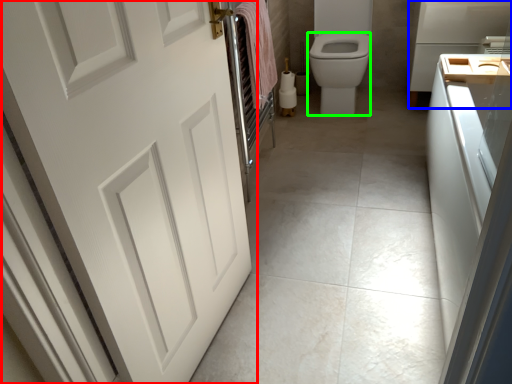
Question: Estimate the real-world distances between objects in this image. Which object is closer to door (highlighted by a red box), appliance (highlighted by a blue box) or bidet (highlighted by a green box)?

Choices:
 (A) appliance
 (B) bidet

Answer: (B)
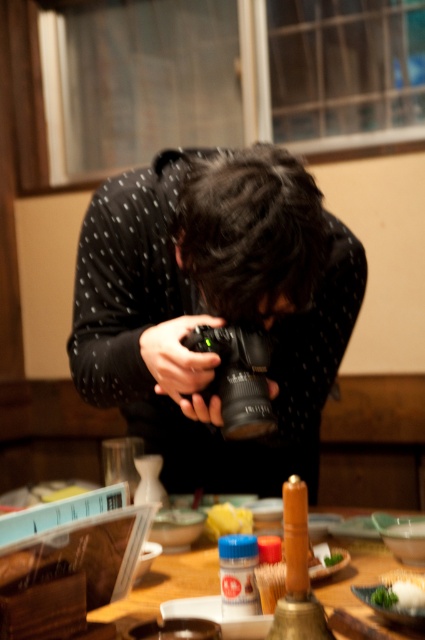
You are standing at the entrance of the restaurant and want to take a photo of the wooden table at center. Based on its position coordinates, is it closer to the left or right side of the room?

The wooden table at center is located at point 0.916 on the x and y axis, so it is closer to the right side of the room.

You are a photographer trying to capture the white matte rice at lower right in your shot. The black plastic camera at center is blocking your view. Can you move the camera to the side to get a clear shot of the rice?

The white matte rice at lower right is behind the black plastic camera at center, so moving the camera aside would allow you to see the rice clearly.

You are a photographer standing in the dining area. You have a black plastic camera at center and a wooden table at center in front of you. Which object is positioned to the right when you face the scene?

The wooden table at center is to the right of the black plastic camera at center.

◇ ◇ ◇

WHAT YOU SHOULD DO: Rewrite every row above with "photographer" changed to "tourist" and everything else left as it is, and omit the pictures.

ANSWER AREA:
Question: Estimate the real-world distances between objects in this image. Which object is closer to door (highlighted by a red box), appliance (highlighted by a blue box) or bidet (highlighted by a green box)?

Choices:
 (A) appliance
 (B) bidet

Answer: (B)
You are standing at the entrance of the restaurant and want to take a photo of the wooden table at center. Based on its position coordinates, is it closer to the left or right side of the room?

The wooden table at center is located at point 0.916 on the x and y axis, so it is closer to the right side of the room.

You are a tourist trying to capture the white matte rice at lower right in your shot. The black plastic camera at center is blocking your view. Can you move the camera to the side to get a clear shot of the rice?

The white matte rice at lower right is behind the black plastic camera at center, so moving the camera aside would allow you to see the rice clearly.

You are a tourist standing in the dining area. You have a black plastic camera at center and a wooden table at center in front of you. Which object is positioned to the right when you face the scene?

The wooden table at center is to the right of the black plastic camera at center.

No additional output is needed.